Exercise instructions | In the records below, locate the line containing "Image attached. H&E-stained"; output that line and every following line through the last, exactly.

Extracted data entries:
"""

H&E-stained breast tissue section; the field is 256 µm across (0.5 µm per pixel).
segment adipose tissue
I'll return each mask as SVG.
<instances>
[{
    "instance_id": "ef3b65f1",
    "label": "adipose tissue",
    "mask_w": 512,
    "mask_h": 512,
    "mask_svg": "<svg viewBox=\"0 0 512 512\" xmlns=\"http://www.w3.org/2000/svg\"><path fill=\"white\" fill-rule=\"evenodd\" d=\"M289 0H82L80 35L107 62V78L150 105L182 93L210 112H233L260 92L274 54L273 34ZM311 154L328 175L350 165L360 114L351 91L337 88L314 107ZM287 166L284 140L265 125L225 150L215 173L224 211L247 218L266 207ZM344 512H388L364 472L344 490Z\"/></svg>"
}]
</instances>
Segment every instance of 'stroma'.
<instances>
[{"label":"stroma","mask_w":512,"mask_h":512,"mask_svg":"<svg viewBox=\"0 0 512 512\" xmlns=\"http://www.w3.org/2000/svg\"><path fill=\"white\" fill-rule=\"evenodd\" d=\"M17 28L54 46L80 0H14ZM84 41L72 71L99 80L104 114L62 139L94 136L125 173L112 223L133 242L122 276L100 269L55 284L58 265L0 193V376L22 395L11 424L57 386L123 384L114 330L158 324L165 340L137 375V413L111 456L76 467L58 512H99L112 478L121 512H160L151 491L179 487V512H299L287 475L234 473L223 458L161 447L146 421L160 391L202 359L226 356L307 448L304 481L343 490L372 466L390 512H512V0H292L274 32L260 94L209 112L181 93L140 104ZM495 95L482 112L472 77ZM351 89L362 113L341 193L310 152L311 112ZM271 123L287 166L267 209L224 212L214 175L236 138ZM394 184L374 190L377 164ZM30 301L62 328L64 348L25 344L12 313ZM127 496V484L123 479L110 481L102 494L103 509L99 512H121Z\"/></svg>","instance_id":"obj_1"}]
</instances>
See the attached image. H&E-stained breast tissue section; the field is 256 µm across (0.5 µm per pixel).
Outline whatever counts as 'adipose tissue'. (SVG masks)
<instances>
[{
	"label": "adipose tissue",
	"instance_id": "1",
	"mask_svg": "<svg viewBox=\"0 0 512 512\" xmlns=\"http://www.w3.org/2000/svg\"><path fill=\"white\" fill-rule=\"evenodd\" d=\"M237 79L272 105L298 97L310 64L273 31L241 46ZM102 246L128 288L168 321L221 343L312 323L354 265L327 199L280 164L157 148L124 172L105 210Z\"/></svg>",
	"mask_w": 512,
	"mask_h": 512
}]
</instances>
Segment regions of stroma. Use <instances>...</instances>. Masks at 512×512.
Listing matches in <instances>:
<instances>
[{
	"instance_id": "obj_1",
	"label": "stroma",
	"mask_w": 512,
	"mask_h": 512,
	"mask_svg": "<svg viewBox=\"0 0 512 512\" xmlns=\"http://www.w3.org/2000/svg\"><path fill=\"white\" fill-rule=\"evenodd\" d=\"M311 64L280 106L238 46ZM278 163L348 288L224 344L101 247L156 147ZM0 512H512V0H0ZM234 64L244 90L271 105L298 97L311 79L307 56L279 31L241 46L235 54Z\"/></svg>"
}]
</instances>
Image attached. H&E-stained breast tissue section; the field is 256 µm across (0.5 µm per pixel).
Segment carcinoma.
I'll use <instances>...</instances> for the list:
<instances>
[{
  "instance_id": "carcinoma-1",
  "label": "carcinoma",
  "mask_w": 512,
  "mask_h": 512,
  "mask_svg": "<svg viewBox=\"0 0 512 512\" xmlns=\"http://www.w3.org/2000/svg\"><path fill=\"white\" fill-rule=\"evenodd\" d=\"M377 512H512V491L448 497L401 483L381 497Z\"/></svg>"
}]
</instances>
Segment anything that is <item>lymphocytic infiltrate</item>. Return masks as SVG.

"""

Correct result |
Image attached. H&E-stained breast tissue section; the field is 256 µm across (0.5 µm per pixel).
Segment carcinoma.
I'll use <instances>...</instances> for the list:
<instances>
[{
  "instance_id": "carcinoma-1",
  "label": "carcinoma",
  "mask_w": 512,
  "mask_h": 512,
  "mask_svg": "<svg viewBox=\"0 0 512 512\" xmlns=\"http://www.w3.org/2000/svg\"><path fill=\"white\" fill-rule=\"evenodd\" d=\"M377 512H512V491L448 497L401 483L381 497Z\"/></svg>"
}]
</instances>
Segment anything that is <item>lymphocytic infiltrate</item>. Return masks as SVG.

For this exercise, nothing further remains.